[Spatial object tracking data]
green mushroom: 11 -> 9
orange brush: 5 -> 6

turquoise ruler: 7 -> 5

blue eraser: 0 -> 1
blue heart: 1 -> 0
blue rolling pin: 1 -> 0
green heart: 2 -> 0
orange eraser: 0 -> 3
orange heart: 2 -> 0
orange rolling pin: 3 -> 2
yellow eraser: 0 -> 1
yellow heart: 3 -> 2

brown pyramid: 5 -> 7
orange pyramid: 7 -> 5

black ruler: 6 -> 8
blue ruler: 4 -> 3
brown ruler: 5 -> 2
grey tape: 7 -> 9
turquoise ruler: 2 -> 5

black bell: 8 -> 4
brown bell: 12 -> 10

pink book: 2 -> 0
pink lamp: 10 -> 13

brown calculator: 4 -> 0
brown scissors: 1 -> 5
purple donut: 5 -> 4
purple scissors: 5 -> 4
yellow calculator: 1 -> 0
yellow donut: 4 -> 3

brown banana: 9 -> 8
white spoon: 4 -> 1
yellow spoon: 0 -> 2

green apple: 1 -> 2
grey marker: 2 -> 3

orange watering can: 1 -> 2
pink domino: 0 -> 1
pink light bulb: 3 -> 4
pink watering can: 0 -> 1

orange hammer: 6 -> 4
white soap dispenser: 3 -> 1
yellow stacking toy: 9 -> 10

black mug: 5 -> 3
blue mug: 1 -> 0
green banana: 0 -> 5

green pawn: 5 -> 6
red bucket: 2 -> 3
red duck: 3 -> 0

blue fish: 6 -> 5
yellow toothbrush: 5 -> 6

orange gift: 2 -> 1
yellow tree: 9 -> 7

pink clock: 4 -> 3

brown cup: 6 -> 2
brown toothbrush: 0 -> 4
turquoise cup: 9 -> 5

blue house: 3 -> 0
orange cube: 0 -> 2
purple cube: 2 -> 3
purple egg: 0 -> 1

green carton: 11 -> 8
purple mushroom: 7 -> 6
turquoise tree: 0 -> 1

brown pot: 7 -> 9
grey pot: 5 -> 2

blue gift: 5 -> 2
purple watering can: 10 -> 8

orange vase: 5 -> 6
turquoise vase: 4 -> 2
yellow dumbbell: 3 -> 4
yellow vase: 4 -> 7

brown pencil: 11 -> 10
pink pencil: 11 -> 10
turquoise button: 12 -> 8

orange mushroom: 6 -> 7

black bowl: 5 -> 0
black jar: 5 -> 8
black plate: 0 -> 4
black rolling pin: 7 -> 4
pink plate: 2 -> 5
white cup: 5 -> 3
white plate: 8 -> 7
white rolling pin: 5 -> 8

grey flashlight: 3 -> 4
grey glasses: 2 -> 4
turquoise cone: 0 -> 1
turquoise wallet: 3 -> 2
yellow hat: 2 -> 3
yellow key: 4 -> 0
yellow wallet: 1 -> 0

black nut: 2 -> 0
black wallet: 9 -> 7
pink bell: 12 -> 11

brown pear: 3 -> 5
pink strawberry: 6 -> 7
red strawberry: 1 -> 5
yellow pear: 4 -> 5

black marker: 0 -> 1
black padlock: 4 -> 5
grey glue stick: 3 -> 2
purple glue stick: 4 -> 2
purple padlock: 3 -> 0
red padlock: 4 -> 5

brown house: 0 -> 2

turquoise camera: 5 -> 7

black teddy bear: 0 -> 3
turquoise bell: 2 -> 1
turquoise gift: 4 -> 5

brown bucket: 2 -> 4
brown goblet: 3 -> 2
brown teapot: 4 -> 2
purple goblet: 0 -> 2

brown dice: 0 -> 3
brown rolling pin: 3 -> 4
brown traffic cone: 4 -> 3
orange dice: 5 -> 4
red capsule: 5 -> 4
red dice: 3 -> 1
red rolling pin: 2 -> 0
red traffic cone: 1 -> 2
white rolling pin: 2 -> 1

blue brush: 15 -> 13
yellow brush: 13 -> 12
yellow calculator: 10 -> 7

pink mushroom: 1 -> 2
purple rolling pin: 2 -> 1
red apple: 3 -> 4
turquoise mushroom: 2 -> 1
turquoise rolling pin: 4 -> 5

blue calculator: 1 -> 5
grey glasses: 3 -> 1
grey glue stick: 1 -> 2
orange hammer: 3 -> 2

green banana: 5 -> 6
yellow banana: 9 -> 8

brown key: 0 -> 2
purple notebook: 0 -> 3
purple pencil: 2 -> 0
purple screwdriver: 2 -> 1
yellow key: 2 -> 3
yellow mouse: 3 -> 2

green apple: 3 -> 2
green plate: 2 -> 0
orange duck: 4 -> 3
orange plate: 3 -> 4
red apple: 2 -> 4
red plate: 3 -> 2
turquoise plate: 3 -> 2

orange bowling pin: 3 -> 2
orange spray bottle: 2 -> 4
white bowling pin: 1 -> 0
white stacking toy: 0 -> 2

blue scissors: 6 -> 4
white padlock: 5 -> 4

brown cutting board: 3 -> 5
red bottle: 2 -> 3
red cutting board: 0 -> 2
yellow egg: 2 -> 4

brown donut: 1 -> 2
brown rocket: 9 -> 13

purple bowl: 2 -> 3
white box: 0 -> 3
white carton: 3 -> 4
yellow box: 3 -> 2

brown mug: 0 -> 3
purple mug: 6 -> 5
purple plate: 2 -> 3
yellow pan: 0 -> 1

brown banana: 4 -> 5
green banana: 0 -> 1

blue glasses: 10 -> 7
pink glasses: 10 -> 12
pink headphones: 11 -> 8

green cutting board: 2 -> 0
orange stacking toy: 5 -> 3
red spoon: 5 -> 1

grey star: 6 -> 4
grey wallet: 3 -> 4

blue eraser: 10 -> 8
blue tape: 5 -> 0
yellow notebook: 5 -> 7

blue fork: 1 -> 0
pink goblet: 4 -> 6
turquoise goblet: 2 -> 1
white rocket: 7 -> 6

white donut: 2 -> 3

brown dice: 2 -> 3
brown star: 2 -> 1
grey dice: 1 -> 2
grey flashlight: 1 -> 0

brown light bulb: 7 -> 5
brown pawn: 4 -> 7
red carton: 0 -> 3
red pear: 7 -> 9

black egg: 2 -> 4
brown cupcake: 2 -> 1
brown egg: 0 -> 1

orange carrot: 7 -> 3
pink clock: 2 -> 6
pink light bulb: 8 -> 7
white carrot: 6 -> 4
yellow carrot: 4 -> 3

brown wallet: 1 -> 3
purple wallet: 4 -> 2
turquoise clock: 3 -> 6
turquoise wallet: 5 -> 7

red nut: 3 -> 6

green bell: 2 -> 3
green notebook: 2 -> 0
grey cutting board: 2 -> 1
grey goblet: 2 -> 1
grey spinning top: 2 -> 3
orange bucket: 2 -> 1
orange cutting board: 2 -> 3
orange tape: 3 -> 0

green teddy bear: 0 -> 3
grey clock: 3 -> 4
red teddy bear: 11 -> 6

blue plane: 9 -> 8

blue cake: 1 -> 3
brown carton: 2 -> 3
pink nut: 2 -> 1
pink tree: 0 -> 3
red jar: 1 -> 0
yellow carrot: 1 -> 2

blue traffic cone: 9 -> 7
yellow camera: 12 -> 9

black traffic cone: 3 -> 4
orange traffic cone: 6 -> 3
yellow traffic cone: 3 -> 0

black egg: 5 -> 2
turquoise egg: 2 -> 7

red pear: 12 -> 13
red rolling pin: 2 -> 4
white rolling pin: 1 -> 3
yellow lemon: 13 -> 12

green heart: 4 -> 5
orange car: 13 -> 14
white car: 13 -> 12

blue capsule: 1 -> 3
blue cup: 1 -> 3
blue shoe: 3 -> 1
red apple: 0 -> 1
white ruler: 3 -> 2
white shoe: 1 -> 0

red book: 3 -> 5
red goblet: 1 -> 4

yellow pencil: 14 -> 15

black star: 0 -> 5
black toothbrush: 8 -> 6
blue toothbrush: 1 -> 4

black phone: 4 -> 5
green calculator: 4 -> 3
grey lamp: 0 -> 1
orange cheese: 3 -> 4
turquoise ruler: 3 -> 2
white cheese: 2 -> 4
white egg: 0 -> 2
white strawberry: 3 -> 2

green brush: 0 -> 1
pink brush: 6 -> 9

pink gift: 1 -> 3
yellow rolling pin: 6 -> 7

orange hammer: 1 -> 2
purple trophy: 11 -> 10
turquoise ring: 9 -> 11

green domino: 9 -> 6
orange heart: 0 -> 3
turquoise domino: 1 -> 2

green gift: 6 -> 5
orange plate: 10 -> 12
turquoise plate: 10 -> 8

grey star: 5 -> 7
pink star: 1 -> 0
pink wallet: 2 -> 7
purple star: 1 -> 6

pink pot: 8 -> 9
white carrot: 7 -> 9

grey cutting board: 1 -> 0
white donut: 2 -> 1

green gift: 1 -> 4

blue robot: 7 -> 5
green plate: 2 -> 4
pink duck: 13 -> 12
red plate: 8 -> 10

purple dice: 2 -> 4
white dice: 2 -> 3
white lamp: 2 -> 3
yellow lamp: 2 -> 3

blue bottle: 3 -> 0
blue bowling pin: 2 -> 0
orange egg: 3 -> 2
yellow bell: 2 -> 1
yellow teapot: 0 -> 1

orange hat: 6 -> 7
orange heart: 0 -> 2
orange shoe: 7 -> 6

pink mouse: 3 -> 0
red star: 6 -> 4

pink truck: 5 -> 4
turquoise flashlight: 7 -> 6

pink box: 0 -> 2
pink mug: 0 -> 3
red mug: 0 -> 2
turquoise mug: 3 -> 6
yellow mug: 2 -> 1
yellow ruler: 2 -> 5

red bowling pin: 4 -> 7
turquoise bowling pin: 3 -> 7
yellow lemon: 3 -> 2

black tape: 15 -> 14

*WHAT YOU ARE ASKED TO DO:*
Look above for the line holding "blue capsule: 1 -> 3", then set down exactly that line and every line after it up to and including the line holding "pink duck: 13 -> 12", with nothing else.

*TASK RESPONSE:*
blue capsule: 1 -> 3
blue cup: 1 -> 3
blue shoe: 3 -> 1
red apple: 0 -> 1
white ruler: 3 -> 2
white shoe: 1 -> 0

red book: 3 -> 5
red goblet: 1 -> 4

yellow pencil: 14 -> 15

black star: 0 -> 5
black toothbrush: 8 -> 6
blue toothbrush: 1 -> 4

black phone: 4 -> 5
green calculator: 4 -> 3
grey lamp: 0 -> 1
orange cheese: 3 -> 4
turquoise ruler: 3 -> 2
white cheese: 2 -> 4
white egg: 0 -> 2
white strawberry: 3 -> 2

green brush: 0 -> 1
pink brush: 6 -> 9

pink gift: 1 -> 3
yellow rolling pin: 6 -> 7

orange hammer: 1 -> 2
purple trophy: 11 -> 10
turquoise ring: 9 -> 11

green domino: 9 -> 6
orange heart: 0 -> 3
turquoise domino: 1 -> 2

green gift: 6 -> 5
orange plate: 10 -> 12
turquoise plate: 10 -> 8

grey star: 5 -> 7
pink star: 1 -> 0
pink wallet: 2 -> 7
purple star: 1 -> 6

pink pot: 8 -> 9
white carrot: 7 -> 9

grey cutting board: 1 -> 0
white donut: 2 -> 1

green gift: 1 -> 4

blue robot: 7 -> 5
green plate: 2 -> 4
pink duck: 13 -> 12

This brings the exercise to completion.